The task:
Among the records below, find each line that includes the string "DGND" and copy it.

Information shown:

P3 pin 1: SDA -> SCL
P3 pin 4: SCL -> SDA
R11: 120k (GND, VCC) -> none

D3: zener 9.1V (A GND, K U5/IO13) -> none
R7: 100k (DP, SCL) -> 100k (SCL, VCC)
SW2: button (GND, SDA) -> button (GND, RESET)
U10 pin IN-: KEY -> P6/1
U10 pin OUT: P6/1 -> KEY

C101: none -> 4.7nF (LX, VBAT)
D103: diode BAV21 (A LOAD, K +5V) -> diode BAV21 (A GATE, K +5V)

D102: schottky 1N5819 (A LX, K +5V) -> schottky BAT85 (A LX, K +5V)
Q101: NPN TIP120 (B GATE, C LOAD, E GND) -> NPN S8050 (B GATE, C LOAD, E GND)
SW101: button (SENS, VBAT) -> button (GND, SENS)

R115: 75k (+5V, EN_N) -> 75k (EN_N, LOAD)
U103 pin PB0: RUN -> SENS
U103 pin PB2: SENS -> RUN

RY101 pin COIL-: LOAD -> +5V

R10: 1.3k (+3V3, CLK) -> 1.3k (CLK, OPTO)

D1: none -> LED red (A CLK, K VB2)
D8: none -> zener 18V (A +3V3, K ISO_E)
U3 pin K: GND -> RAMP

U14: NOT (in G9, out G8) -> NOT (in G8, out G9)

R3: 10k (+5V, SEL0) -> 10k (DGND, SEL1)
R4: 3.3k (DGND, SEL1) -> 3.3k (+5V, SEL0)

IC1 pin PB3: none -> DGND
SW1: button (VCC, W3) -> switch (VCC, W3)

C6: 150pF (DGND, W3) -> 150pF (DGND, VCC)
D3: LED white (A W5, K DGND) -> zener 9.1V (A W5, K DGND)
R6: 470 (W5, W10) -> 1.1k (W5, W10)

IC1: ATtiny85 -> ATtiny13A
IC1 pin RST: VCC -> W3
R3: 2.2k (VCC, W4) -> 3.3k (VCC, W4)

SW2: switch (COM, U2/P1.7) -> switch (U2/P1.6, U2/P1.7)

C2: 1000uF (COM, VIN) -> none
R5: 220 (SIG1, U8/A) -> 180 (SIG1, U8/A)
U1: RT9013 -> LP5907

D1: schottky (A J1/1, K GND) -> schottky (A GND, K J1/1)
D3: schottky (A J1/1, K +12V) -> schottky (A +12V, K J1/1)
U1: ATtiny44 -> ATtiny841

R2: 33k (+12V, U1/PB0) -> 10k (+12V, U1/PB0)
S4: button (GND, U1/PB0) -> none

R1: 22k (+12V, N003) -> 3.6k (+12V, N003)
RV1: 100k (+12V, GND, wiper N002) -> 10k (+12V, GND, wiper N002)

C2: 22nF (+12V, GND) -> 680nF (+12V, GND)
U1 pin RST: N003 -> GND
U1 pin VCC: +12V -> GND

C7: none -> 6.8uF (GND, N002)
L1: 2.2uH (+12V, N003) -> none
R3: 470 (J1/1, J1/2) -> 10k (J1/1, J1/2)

Your response:
R3: 10k (+5V, SEL0) -> 10k (DGND, SEL1)
R4: 3.3k (DGND, SEL1) -> 3.3k (+5V, SEL0)
IC1 pin PB3: none -> DGND
C6: 150pF (DGND, W3) -> 150pF (DGND, VCC)
D3: LED white (A W5, K DGND) -> zener 9.1V (A W5, K DGND)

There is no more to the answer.